What needs to be done: Swap "aerial image" for "overhead image" in the records from the start through the line containing "Give the pixel-coordinate", and write those lines out again with nothing else altered.

(A run of records)

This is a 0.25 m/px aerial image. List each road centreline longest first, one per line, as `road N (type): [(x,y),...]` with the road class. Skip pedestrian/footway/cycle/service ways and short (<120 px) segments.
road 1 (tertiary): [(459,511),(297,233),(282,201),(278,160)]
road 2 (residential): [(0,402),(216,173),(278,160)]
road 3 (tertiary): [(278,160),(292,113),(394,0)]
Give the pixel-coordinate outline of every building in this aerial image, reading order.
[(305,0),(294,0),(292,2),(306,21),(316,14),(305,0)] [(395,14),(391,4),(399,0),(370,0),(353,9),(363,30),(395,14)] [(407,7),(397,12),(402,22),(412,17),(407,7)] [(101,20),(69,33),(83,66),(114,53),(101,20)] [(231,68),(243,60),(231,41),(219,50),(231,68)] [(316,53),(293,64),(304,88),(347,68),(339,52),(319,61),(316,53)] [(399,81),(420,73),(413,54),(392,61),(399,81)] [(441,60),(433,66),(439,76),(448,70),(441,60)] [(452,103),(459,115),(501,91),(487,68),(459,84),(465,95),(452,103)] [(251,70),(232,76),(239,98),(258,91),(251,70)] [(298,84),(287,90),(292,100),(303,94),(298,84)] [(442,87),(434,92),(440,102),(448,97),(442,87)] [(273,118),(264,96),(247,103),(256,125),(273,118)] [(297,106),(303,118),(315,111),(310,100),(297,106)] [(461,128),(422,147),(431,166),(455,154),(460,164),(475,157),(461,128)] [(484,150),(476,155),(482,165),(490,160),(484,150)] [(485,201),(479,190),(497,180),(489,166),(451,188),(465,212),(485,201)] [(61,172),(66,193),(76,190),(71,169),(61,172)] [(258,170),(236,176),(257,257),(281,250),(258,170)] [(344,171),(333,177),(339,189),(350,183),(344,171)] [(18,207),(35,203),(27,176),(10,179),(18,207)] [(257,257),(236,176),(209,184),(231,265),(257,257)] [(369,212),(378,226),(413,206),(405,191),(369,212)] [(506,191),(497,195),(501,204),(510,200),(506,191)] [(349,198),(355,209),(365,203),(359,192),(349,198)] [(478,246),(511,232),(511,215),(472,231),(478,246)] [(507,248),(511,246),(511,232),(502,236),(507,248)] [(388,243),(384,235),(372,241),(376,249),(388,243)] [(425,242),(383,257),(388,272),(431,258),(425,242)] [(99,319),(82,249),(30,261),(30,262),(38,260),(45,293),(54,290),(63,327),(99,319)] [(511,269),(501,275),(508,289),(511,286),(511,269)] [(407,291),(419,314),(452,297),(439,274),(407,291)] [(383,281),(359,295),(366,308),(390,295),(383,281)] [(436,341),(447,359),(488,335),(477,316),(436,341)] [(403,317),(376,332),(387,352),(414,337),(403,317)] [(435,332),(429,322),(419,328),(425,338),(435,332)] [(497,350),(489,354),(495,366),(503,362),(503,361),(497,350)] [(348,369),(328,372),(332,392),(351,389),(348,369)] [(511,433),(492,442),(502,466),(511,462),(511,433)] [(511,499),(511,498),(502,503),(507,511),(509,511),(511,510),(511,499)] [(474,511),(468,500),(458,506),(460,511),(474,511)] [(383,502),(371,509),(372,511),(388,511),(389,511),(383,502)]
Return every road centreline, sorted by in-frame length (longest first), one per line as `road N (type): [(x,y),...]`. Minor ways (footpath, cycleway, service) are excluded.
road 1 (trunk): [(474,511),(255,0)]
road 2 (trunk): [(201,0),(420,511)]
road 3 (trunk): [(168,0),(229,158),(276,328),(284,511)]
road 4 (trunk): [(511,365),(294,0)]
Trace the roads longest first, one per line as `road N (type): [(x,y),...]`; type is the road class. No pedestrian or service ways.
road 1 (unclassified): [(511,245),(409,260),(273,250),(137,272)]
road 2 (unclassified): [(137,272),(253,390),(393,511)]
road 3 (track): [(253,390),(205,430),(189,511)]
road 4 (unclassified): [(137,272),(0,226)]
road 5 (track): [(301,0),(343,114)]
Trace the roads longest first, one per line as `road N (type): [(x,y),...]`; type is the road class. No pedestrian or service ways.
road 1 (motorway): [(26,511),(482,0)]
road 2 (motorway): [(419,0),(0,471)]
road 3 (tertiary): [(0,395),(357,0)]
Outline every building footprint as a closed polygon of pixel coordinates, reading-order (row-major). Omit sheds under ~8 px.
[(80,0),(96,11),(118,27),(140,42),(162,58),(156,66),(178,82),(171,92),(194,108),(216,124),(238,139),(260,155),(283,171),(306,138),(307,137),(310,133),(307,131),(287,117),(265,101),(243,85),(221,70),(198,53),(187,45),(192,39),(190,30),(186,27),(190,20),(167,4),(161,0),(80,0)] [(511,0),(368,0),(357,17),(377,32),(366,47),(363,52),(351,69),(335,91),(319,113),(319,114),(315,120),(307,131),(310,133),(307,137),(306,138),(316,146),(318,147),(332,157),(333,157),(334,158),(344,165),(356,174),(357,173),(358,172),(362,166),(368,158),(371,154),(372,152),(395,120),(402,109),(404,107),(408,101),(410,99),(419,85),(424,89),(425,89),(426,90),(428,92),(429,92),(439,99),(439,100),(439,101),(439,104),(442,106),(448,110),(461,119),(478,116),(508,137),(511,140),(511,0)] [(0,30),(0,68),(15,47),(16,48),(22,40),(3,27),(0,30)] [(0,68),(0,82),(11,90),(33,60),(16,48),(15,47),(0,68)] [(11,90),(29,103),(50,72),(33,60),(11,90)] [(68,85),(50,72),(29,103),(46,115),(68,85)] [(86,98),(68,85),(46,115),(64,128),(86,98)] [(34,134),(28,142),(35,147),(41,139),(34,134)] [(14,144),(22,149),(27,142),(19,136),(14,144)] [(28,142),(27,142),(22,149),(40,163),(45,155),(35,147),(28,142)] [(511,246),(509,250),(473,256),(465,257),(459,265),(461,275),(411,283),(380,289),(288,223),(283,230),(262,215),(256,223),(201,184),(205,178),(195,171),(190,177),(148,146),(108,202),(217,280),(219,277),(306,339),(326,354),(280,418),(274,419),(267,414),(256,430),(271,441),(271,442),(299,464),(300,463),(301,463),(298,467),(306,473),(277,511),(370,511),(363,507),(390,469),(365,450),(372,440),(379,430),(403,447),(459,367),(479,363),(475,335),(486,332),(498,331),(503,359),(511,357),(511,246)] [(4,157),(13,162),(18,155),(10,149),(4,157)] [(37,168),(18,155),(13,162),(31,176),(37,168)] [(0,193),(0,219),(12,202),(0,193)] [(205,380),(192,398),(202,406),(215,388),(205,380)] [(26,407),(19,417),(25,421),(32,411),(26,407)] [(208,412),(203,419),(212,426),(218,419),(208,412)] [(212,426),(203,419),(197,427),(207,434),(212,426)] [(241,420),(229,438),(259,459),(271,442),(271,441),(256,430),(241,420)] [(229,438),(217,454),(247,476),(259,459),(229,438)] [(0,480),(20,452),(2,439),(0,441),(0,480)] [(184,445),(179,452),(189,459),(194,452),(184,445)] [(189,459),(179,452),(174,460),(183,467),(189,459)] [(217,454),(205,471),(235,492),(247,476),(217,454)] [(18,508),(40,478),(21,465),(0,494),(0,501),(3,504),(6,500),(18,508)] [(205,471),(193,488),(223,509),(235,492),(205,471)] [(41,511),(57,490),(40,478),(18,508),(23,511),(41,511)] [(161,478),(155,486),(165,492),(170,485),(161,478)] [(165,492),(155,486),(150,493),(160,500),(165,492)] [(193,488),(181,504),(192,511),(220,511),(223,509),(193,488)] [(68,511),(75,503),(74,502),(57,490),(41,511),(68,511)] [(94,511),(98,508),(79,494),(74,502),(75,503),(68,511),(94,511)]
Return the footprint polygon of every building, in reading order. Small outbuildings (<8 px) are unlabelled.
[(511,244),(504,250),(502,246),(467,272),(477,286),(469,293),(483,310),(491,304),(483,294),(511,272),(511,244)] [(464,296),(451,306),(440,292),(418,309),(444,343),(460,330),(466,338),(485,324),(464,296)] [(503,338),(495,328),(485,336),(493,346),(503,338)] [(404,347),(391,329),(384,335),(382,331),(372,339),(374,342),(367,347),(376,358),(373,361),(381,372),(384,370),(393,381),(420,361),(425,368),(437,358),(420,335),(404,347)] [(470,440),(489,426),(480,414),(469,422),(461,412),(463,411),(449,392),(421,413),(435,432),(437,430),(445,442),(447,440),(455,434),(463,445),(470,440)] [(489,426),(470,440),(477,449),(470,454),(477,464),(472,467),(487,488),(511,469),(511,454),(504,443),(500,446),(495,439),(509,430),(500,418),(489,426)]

Exercise output:
This is a 0.25 m/px overhead image. List each road centreline longest first, one per line, as `road N (type): [(x,y),...]` with the road class. Skip pedestrian/footway/cycle/service ways and short (<120 px) segments.
road 1 (tertiary): [(459,511),(297,233),(282,201),(278,160)]
road 2 (residential): [(0,402),(216,173),(278,160)]
road 3 (tertiary): [(278,160),(292,113),(394,0)]
Give the pixel-coordinate outline of every building in this overhead image, reading order.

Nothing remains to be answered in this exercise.